REQUIRED WORK: Starting with the line that contains "(426, 182) = (736, 311): purple" and stopping after the line that contains "(484, 280) = (946, 658): none -> green drum", copy the entries below exactly. Include nothing else.

....

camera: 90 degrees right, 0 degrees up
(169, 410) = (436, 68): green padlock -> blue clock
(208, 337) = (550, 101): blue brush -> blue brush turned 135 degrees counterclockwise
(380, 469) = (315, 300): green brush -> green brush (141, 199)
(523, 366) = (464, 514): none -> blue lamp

....

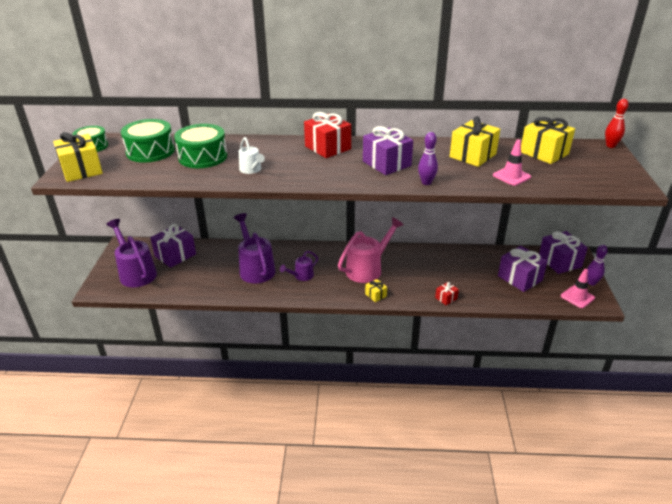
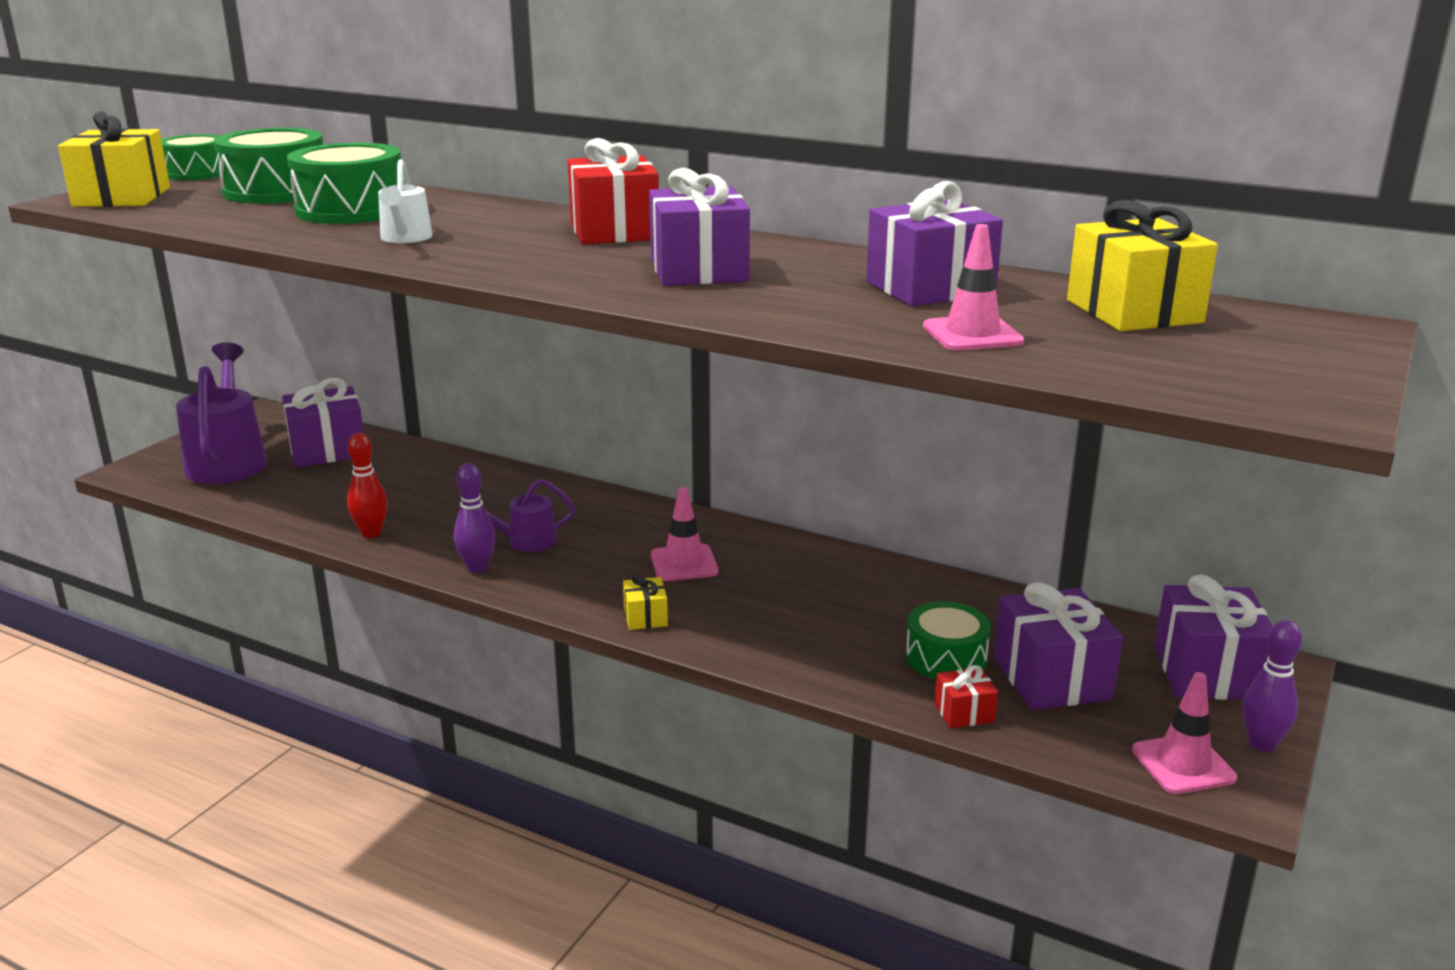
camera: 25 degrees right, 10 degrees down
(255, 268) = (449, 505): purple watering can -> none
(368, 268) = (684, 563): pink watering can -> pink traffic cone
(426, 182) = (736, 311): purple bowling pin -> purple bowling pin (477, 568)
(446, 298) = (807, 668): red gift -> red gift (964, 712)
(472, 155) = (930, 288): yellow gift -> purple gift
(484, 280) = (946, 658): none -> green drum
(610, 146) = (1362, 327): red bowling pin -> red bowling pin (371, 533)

....

EXPECTED OUTPUT:
(426, 182) = (736, 311): purple bowling pin -> purple bowling pin (477, 568)
(446, 298) = (807, 668): red gift -> red gift (964, 712)
(472, 155) = (930, 288): yellow gift -> purple gift
(484, 280) = (946, 658): none -> green drum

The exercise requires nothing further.